- **DIRECTIONS FOR THIS TASK**
Reproduce the data in full, exactly as given, leaving images out.

- **THE DATA**

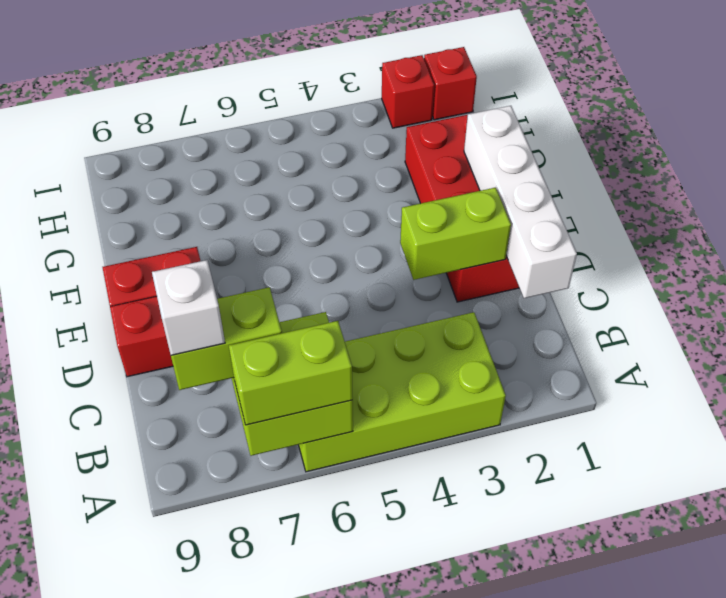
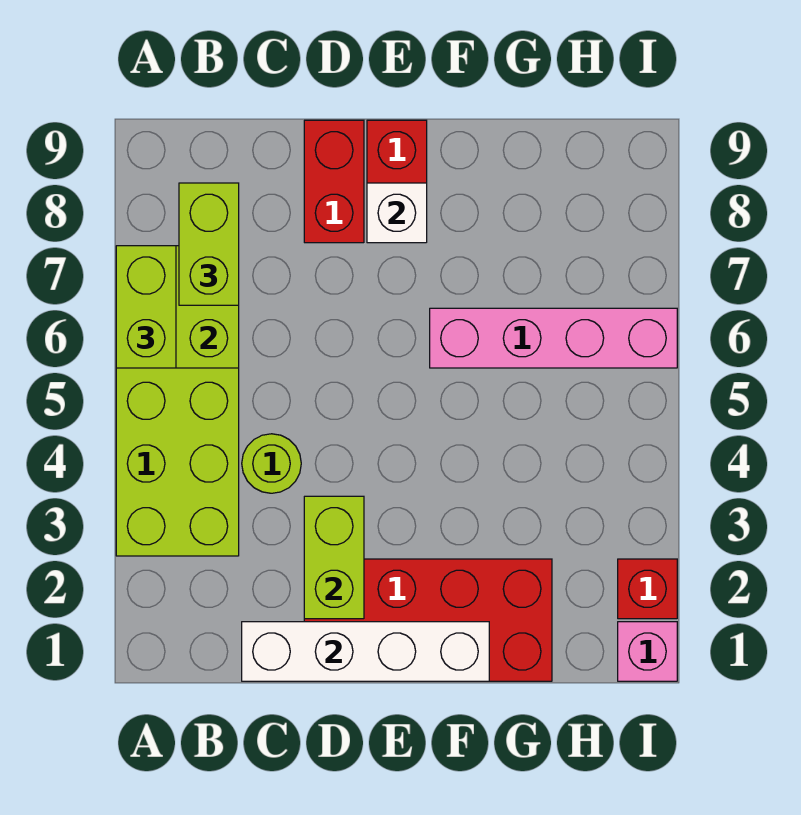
white brick B8 level 4 -> white brick E8 level 2
none -> lime round brick C4 level 1
none -> pink brick F6:I6 level 1
red brick I1 level 1 -> pink brick I1 level 1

- **RESPONSE FOR THIS EXERCISE**
white brick B8 level 4 -> white brick E8 level 2
none -> lime round brick C4 level 1
none -> pink brick F6:I6 level 1
red brick I1 level 1 -> pink brick I1 level 1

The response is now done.